What the task requires:
All lines in the data that hold the word "PIXELS" need copying.

Given records:

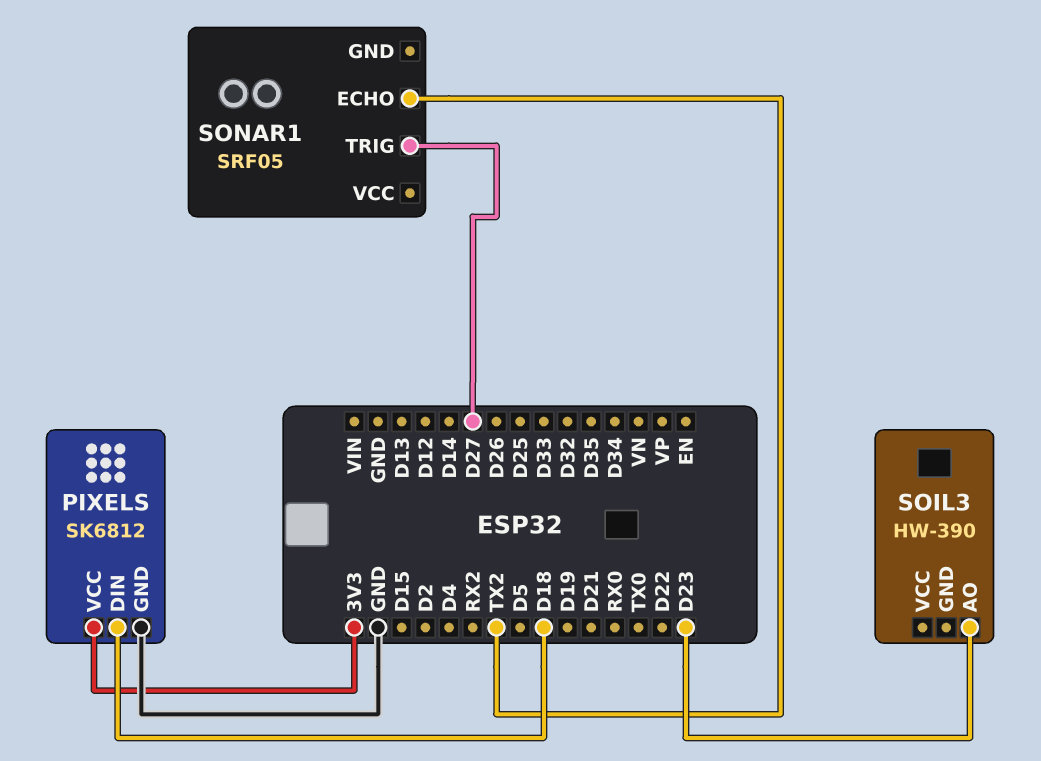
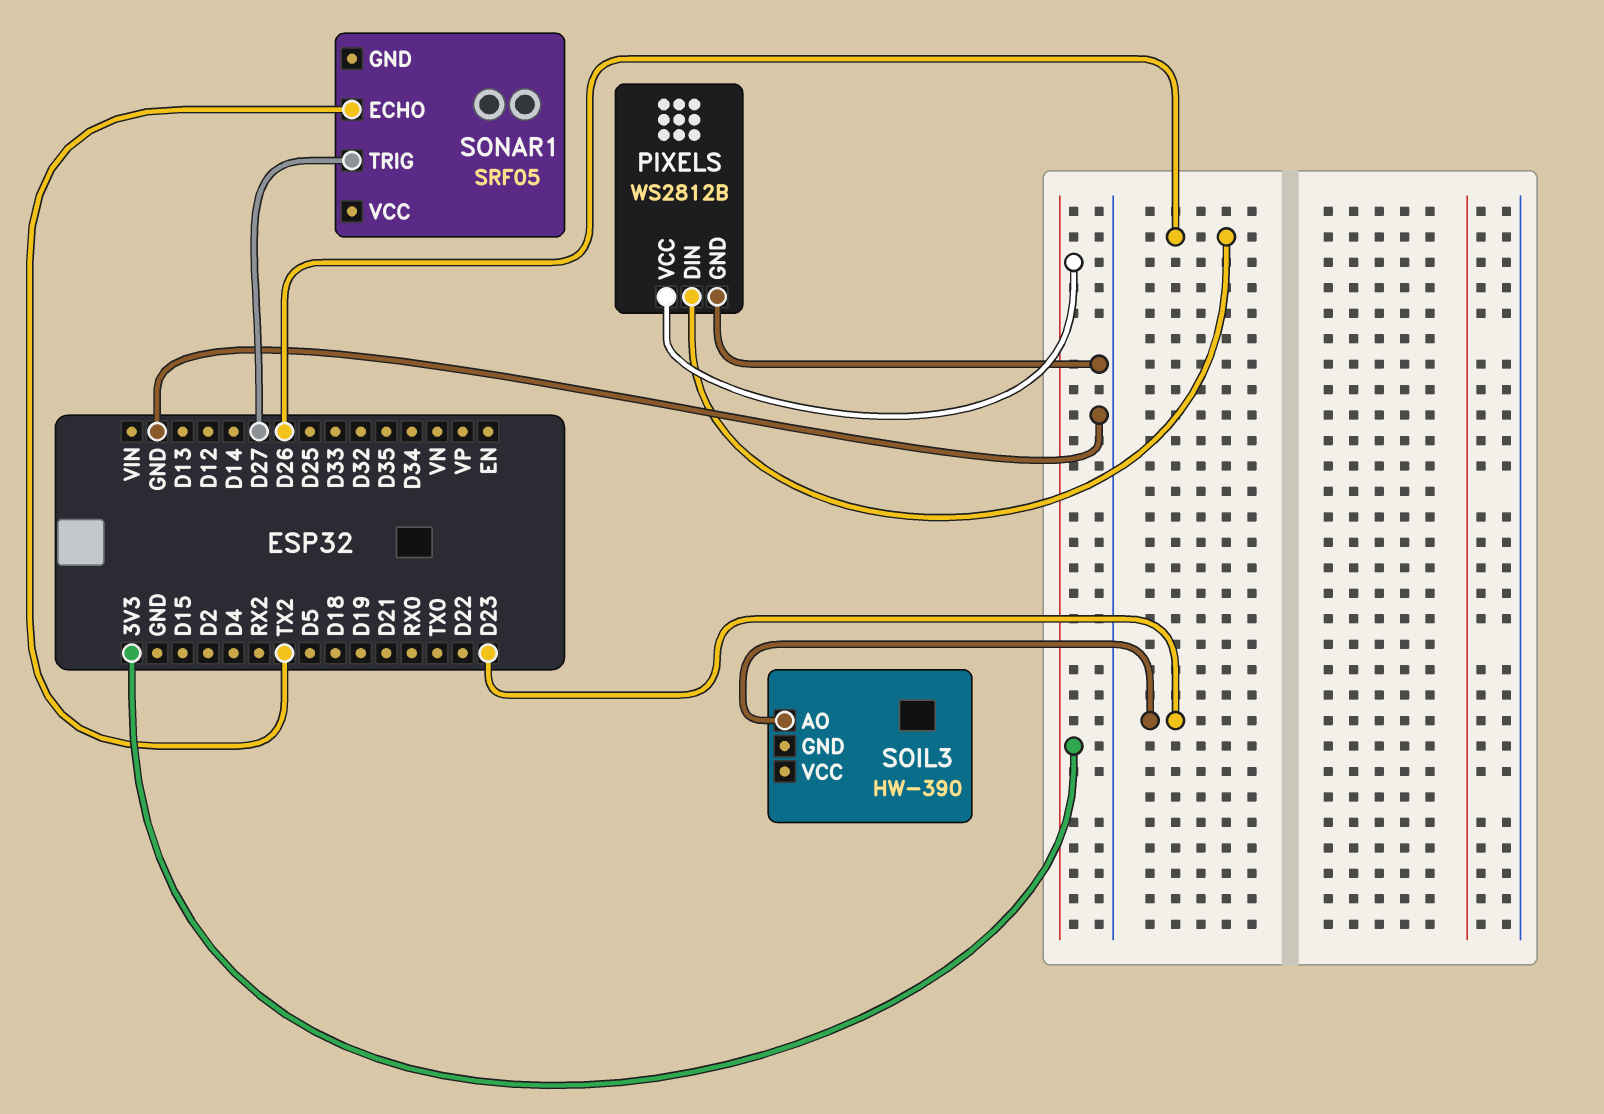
PIXELS: SK6812 -> WS2812B
PIXELS pin DIN: D18 -> D26

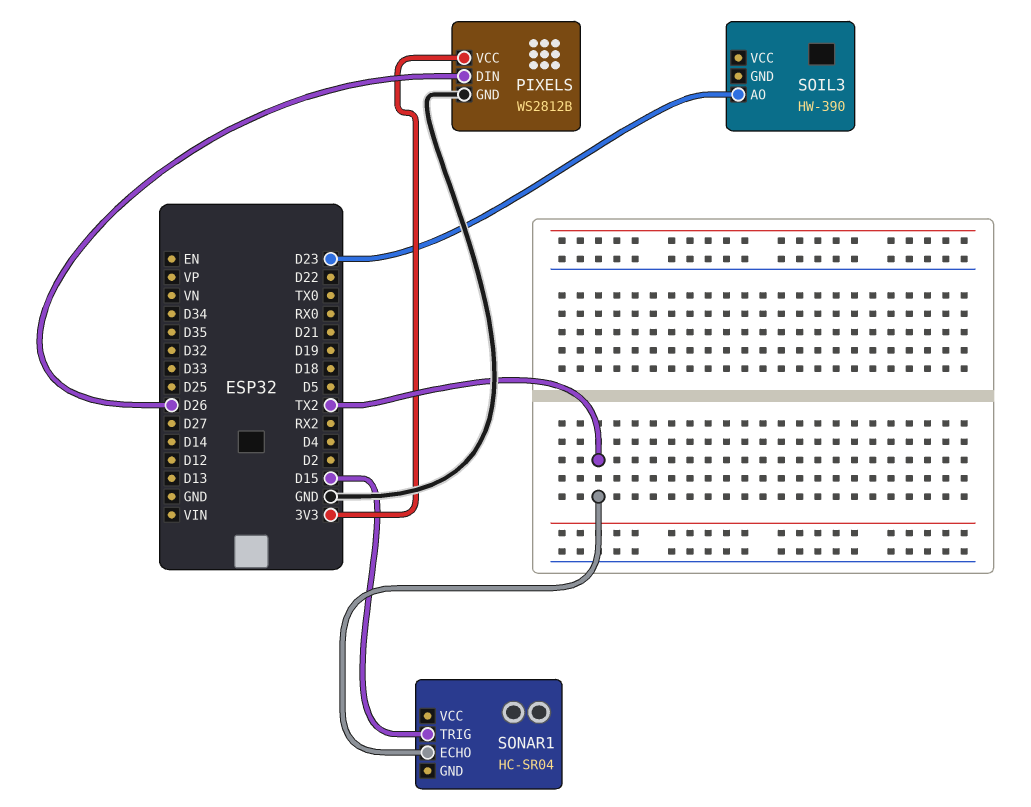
SONAR1: SRF05 -> HC-SR04
SONAR1 pin TRIG: D27 -> D15

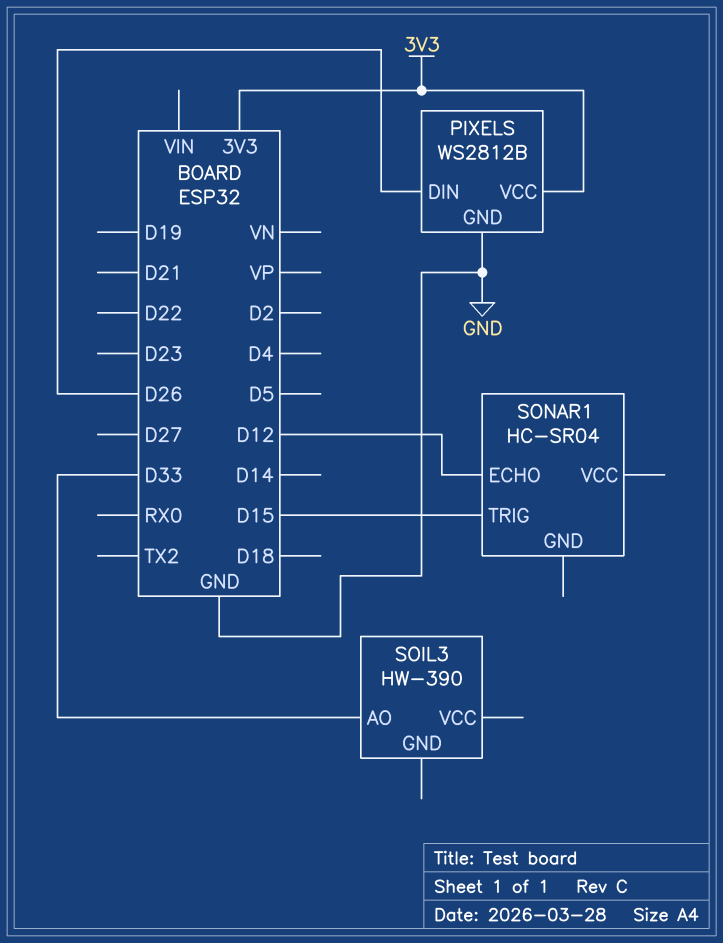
SOIL3 pin AO: D23 -> D33
SONAR1 pin ECHO: TX2 -> D12

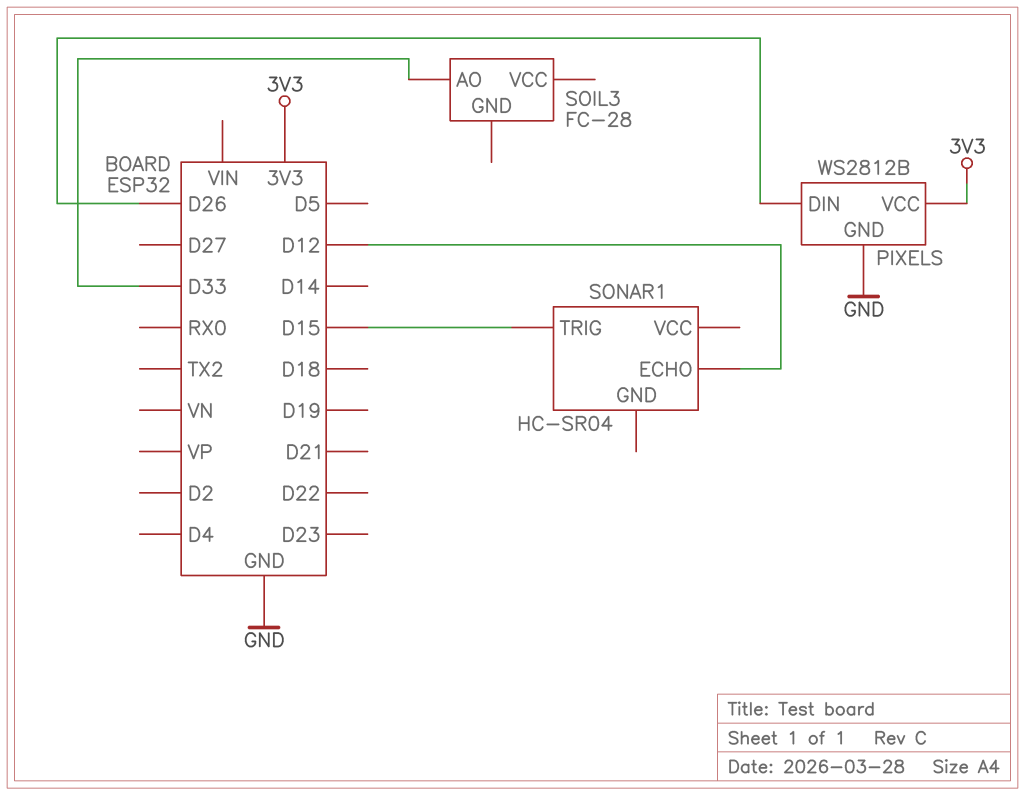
SOIL3: HW-390 -> FC-28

Answer to this exercise:
PIXELS: SK6812 -> WS2812B
PIXELS pin DIN: D18 -> D26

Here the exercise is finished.